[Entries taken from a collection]

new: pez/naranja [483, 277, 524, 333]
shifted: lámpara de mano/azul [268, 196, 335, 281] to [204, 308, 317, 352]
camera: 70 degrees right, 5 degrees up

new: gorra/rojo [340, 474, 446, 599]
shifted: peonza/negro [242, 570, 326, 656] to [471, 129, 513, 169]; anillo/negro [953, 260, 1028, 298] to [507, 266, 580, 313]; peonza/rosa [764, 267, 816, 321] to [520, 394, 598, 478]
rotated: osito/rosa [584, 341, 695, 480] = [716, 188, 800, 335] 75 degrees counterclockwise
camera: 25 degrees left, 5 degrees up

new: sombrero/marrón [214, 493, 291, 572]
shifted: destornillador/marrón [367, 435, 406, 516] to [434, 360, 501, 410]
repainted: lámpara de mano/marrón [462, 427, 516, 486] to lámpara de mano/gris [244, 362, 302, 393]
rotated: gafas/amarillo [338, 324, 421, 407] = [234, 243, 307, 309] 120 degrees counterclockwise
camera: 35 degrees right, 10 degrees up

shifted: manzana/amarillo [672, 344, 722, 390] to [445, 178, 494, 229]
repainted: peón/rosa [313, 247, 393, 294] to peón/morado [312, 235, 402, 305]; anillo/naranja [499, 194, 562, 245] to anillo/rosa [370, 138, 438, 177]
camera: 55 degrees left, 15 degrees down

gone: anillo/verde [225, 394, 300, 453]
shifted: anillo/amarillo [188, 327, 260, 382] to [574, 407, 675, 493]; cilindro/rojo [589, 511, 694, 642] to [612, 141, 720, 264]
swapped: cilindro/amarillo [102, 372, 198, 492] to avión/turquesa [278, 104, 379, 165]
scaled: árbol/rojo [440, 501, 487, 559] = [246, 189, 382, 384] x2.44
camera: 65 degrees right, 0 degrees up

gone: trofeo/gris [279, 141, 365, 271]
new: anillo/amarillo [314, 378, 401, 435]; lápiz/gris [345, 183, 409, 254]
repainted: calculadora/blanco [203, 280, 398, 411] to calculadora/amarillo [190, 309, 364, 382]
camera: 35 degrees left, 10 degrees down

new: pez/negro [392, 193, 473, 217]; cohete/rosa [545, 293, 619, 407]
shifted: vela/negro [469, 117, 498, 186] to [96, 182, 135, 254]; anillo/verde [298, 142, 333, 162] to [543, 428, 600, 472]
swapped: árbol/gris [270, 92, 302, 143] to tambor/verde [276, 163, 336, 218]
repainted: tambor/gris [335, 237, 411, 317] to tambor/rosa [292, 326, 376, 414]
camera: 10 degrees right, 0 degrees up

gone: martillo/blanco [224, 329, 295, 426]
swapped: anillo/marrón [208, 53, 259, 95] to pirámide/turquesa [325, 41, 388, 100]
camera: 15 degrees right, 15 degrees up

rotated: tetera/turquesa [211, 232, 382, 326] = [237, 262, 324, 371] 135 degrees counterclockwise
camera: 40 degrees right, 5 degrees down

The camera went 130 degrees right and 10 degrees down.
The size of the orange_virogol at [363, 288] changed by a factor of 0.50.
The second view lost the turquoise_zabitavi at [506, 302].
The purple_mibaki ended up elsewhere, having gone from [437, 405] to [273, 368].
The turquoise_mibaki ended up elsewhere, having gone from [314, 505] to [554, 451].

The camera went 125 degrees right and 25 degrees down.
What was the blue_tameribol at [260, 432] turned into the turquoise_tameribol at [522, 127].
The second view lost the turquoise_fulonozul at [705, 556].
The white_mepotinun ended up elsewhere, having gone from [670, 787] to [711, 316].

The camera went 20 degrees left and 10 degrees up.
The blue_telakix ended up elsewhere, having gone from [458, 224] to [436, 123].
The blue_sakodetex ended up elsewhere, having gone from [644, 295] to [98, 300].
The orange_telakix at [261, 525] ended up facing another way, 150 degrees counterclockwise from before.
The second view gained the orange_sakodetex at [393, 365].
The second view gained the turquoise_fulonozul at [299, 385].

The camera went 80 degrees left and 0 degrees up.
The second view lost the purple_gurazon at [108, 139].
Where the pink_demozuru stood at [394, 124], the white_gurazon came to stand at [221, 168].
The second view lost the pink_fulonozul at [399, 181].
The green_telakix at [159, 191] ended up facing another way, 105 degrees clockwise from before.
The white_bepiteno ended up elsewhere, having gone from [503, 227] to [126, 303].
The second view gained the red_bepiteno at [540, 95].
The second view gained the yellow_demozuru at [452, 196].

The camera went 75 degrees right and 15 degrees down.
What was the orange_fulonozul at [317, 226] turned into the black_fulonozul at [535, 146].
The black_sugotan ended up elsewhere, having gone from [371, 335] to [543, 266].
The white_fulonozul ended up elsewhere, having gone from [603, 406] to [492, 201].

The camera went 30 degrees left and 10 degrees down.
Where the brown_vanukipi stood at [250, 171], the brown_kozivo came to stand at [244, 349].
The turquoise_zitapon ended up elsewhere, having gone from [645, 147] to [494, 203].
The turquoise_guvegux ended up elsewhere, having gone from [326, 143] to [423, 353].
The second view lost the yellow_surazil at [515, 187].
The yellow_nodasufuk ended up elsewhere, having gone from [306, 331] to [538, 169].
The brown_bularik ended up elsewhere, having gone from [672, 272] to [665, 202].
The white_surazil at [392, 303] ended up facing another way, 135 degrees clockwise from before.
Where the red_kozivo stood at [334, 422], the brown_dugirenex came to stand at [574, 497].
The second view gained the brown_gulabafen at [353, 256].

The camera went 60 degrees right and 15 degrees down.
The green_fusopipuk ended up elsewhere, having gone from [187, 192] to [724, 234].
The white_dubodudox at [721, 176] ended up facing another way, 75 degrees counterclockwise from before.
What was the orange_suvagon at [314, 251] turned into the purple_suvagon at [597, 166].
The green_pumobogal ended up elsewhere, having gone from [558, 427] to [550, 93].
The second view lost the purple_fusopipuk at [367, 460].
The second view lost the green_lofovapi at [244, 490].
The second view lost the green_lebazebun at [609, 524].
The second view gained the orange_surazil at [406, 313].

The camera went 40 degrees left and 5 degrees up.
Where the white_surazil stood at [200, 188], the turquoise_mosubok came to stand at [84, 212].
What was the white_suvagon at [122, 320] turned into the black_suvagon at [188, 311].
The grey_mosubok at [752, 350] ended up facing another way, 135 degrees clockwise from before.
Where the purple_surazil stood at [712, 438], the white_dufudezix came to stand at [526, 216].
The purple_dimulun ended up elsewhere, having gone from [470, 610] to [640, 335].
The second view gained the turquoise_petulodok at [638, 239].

**The task**
Beginning at the first line of the data above, retype each line until you reach the line containing "shifted: lámpara de", and include that one too. Add nothing else.

**Task response**
new: pez/naranja [483, 277, 524, 333]
shifted: lámpara de mano/azul [268, 196, 335, 281] to [204, 308, 317, 352]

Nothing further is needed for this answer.